# [EXERCISE DETAILS]
Leaving out the pictures, please retype each record exactly.

··· DATA EXTRACTS ···

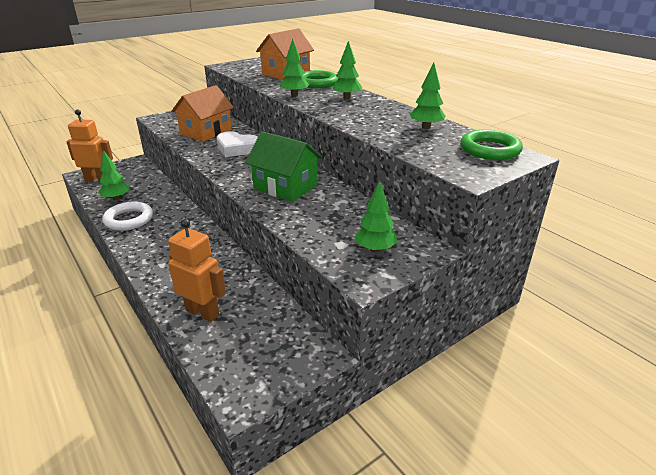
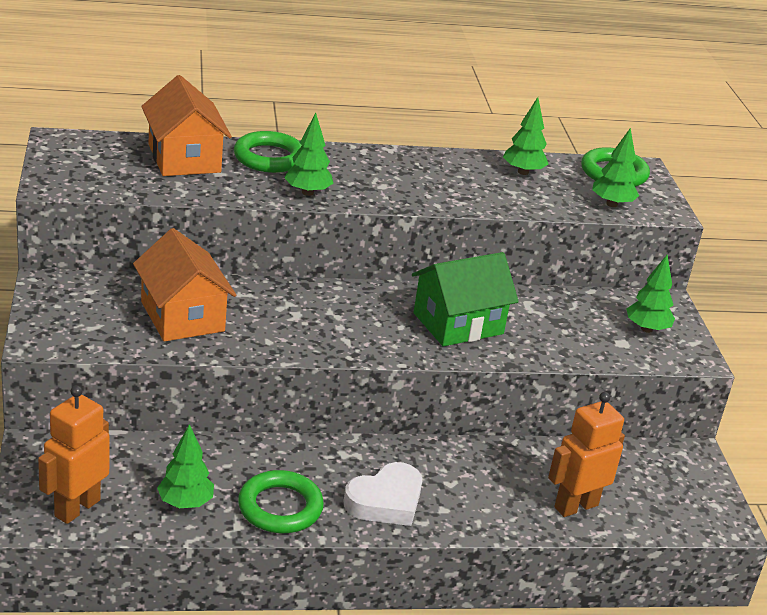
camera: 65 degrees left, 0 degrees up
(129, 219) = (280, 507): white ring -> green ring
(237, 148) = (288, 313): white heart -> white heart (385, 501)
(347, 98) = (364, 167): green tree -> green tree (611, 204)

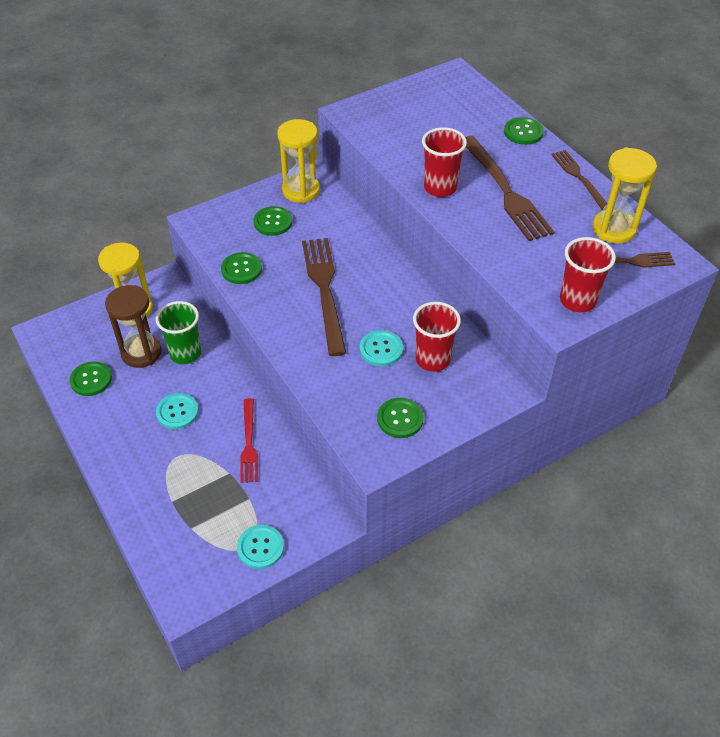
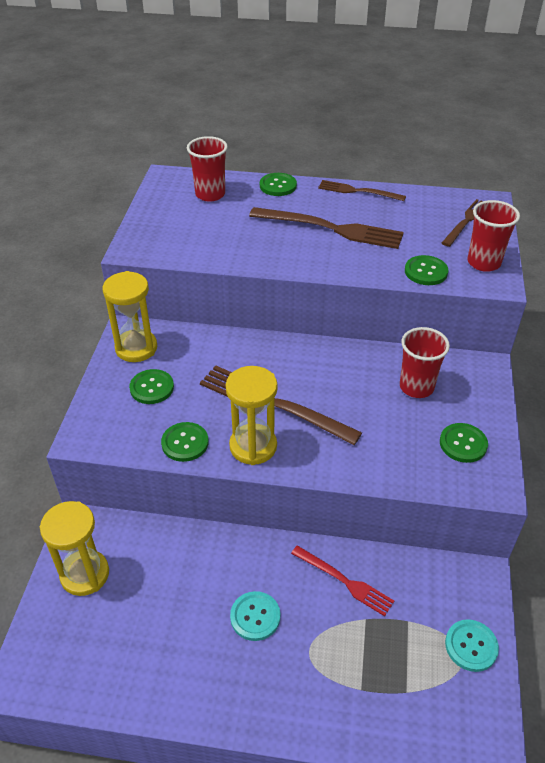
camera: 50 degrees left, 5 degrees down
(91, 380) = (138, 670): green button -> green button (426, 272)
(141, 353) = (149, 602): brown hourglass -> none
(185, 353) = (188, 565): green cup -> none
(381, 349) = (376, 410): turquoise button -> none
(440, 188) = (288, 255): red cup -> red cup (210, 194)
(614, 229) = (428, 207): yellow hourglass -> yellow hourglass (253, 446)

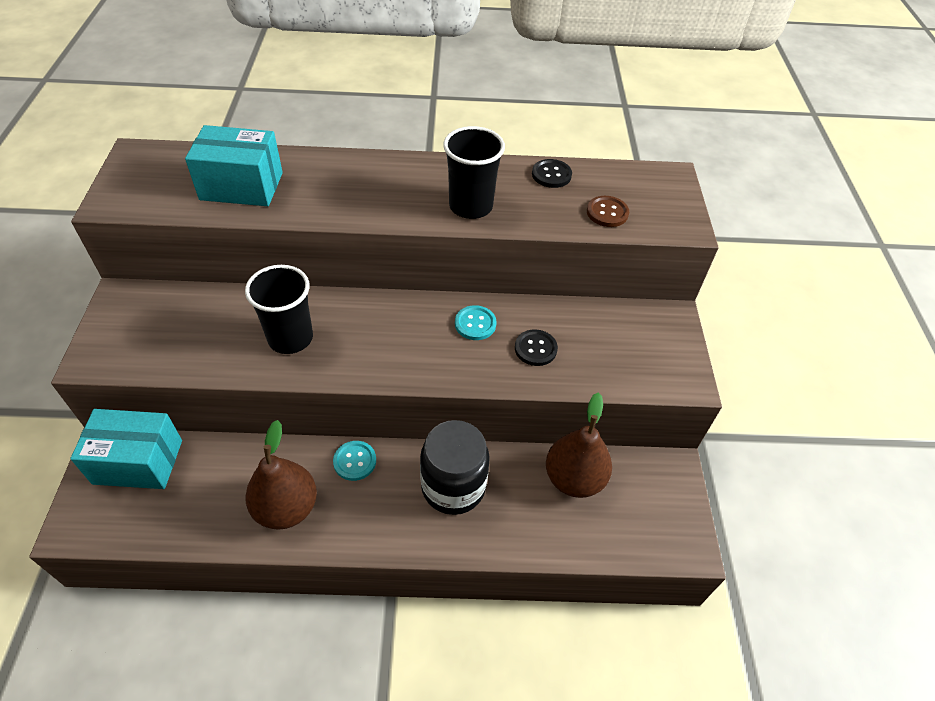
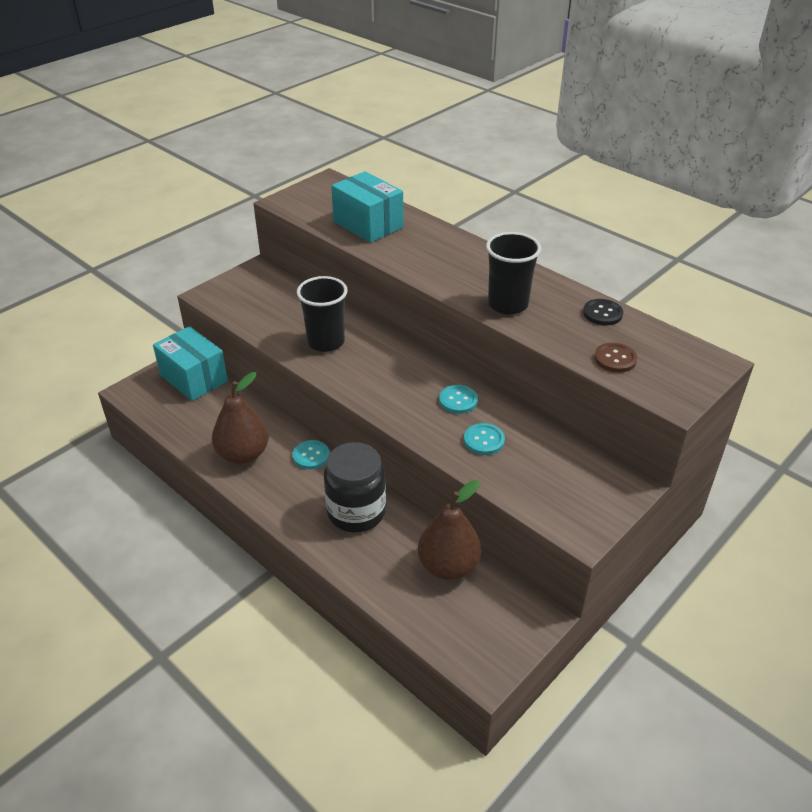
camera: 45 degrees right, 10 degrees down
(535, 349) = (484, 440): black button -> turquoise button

···

# [WRITTEN REPLY]
camera: 65 degrees left, 0 degrees up
(129, 219) = (280, 507): white ring -> green ring
(237, 148) = (288, 313): white heart -> white heart (385, 501)
(347, 98) = (364, 167): green tree -> green tree (611, 204)

camera: 50 degrees left, 5 degrees down
(91, 380) = (138, 670): green button -> green button (426, 272)
(141, 353) = (149, 602): brown hourglass -> none
(185, 353) = (188, 565): green cup -> none
(381, 349) = (376, 410): turquoise button -> none
(440, 188) = (288, 255): red cup -> red cup (210, 194)
(614, 229) = (428, 207): yellow hourglass -> yellow hourglass (253, 446)

camera: 45 degrees right, 10 degrees down
(535, 349) = (484, 440): black button -> turquoise button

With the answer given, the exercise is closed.